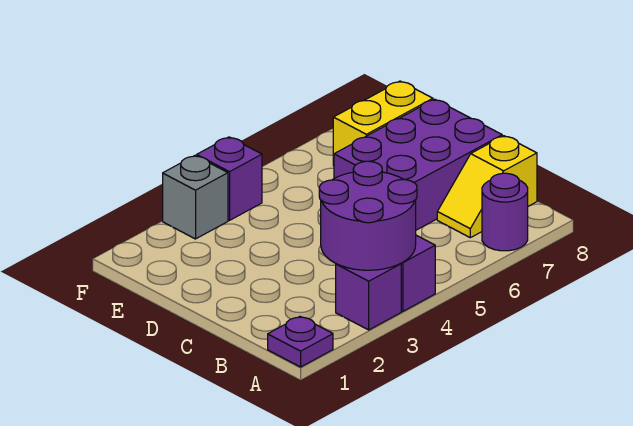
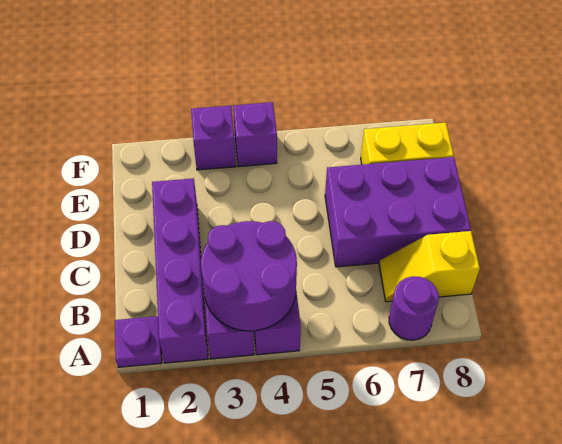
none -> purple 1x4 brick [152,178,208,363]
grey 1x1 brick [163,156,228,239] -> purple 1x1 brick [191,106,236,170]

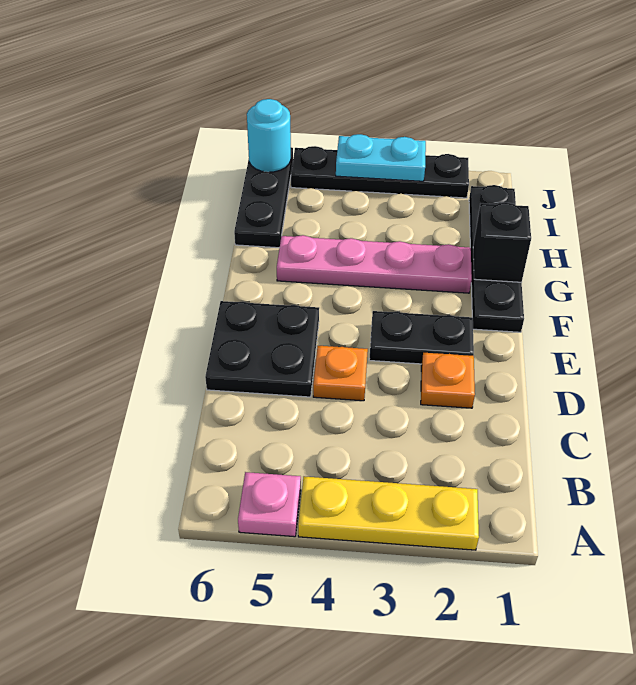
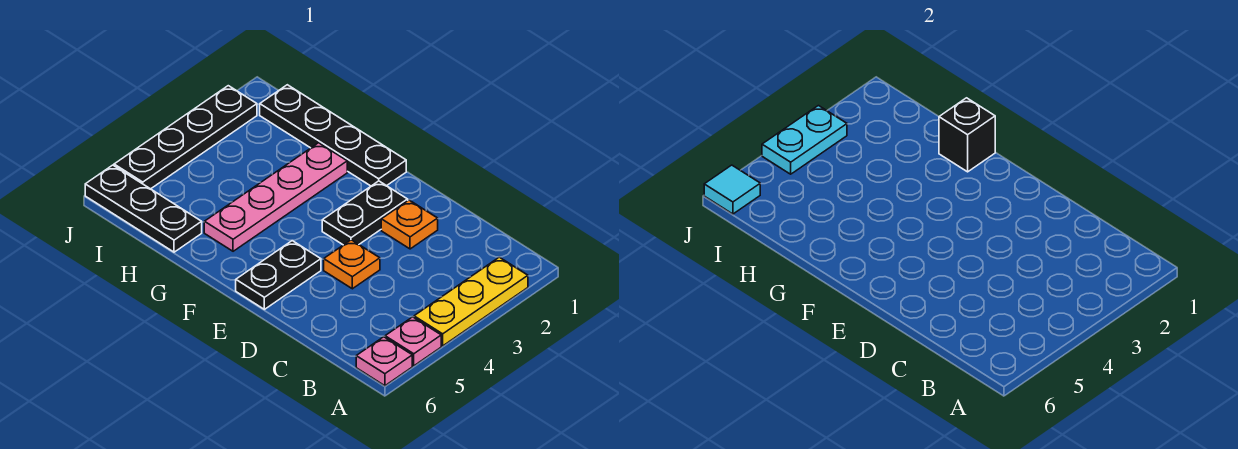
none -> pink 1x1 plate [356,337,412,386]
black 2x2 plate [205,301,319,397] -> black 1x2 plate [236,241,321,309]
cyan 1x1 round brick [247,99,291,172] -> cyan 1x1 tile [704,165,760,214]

EXERCISE GOAL — Each line, starting with the one containing "none -> pink 1x1 plate [356,337,412,386]" and ending with the last line of the records above, should be reproduced exactly.

RESPONSE FOR THIS EXERCISE —
none -> pink 1x1 plate [356,337,412,386]
black 2x2 plate [205,301,319,397] -> black 1x2 plate [236,241,321,309]
cyan 1x1 round brick [247,99,291,172] -> cyan 1x1 tile [704,165,760,214]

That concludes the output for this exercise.